START Data shown

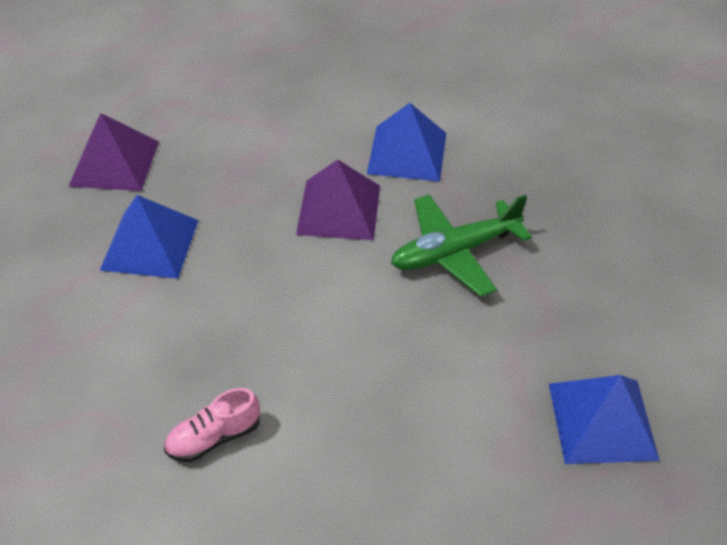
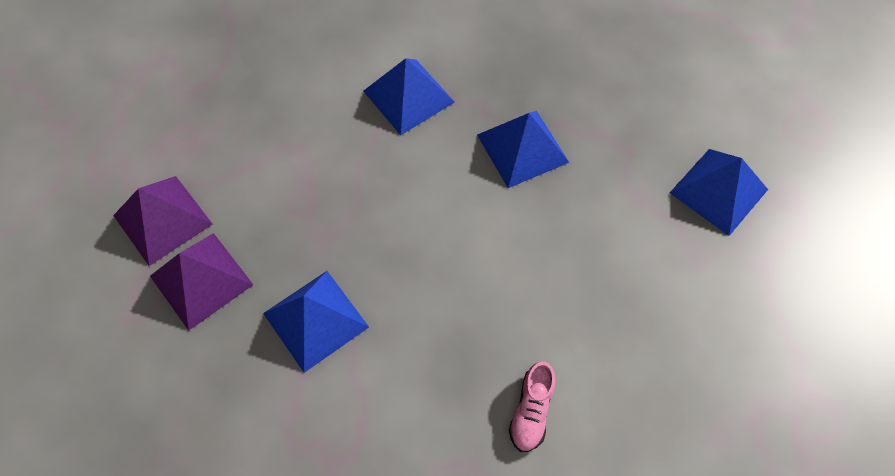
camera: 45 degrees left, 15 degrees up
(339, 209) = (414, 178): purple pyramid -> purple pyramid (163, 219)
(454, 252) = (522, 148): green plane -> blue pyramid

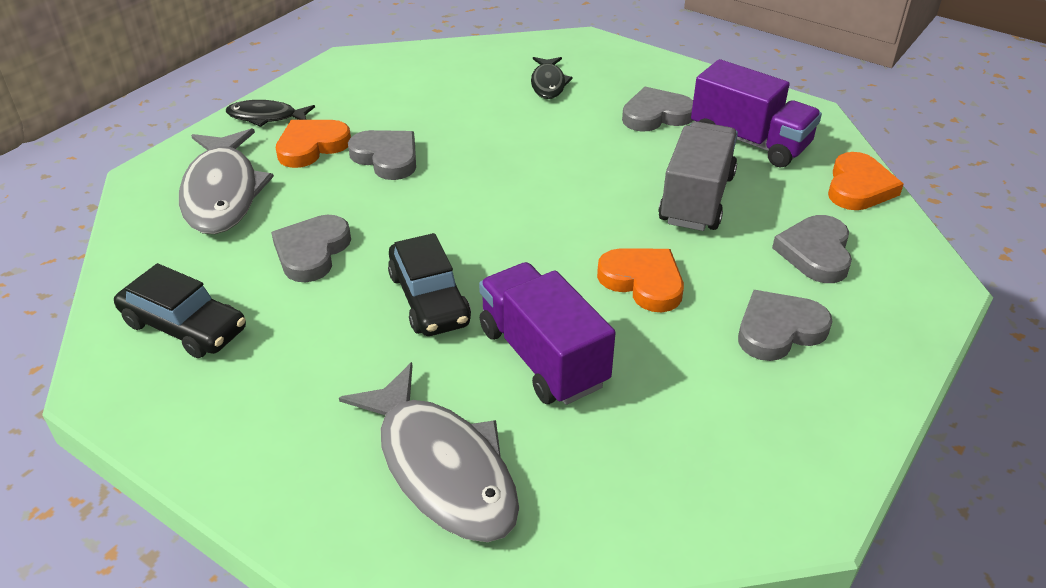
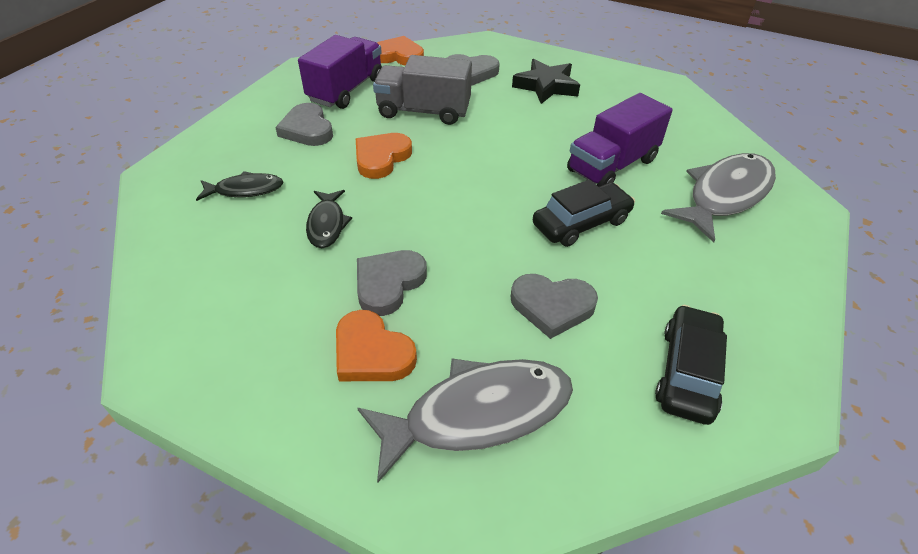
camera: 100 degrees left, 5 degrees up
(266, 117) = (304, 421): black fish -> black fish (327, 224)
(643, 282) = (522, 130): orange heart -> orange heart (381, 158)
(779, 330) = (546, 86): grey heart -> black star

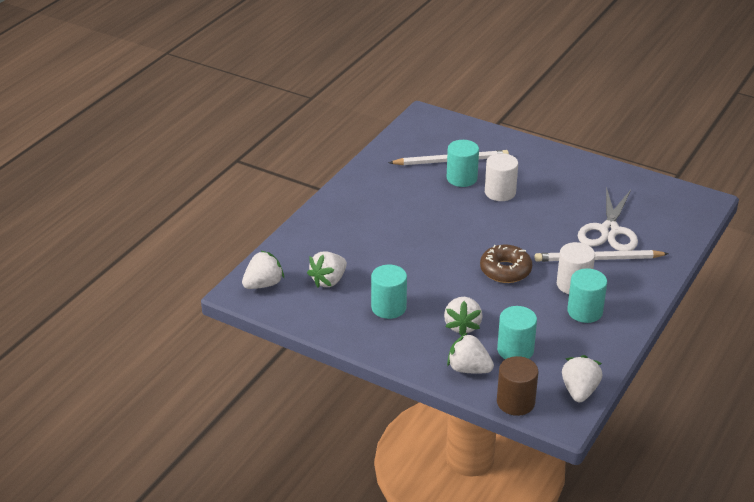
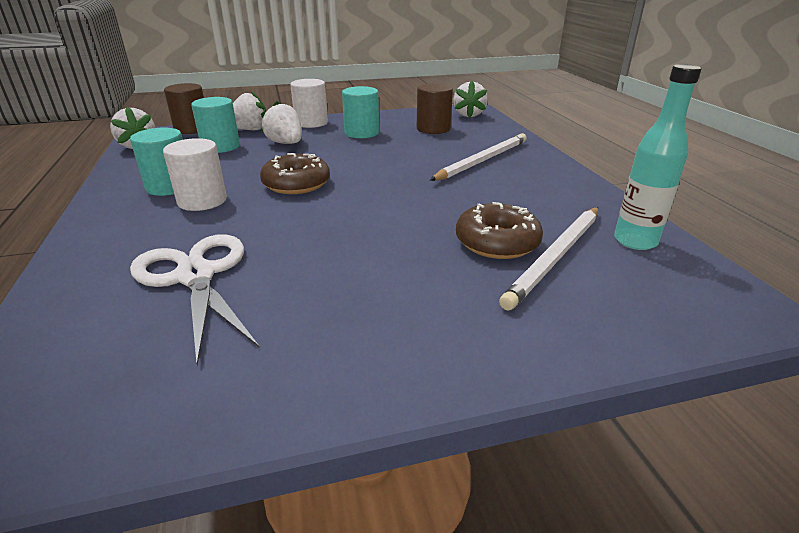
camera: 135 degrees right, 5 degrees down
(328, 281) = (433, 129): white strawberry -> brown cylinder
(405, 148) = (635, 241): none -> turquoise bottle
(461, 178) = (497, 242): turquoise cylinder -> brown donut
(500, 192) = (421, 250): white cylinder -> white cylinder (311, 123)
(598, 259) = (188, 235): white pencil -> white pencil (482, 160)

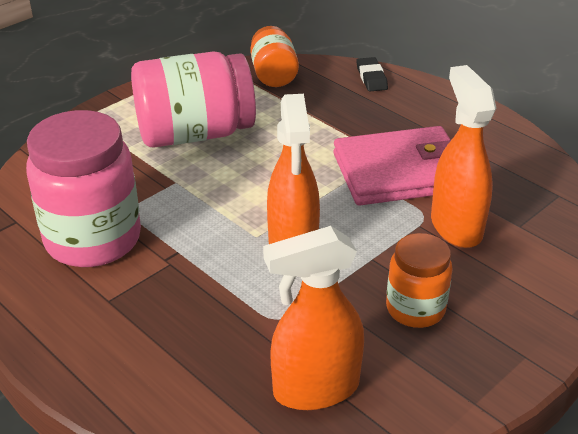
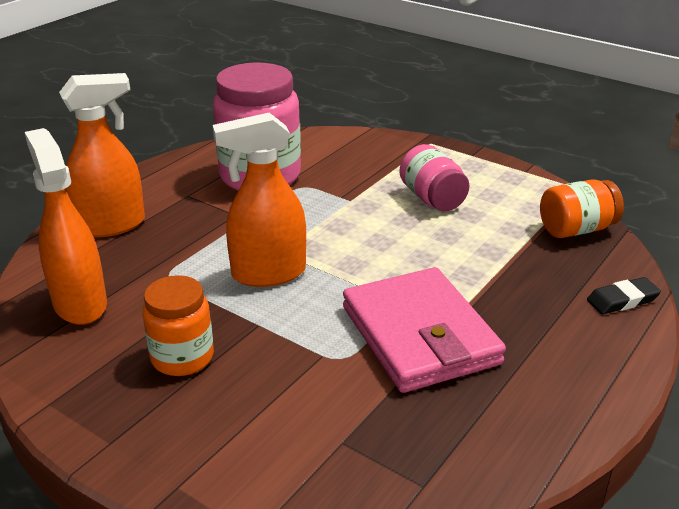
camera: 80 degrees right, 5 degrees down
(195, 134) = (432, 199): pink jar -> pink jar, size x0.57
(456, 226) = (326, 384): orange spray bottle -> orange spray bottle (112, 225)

END Data shown

Aim of the task —
Only the last part of the records is wanted. Repeat it exactly, beginning at the line containing "camera: 80 degrees right, 5 degrees down" and ending at the final line.

Solution for this task —
camera: 80 degrees right, 5 degrees down
(195, 134) = (432, 199): pink jar -> pink jar, size x0.57
(456, 226) = (326, 384): orange spray bottle -> orange spray bottle (112, 225)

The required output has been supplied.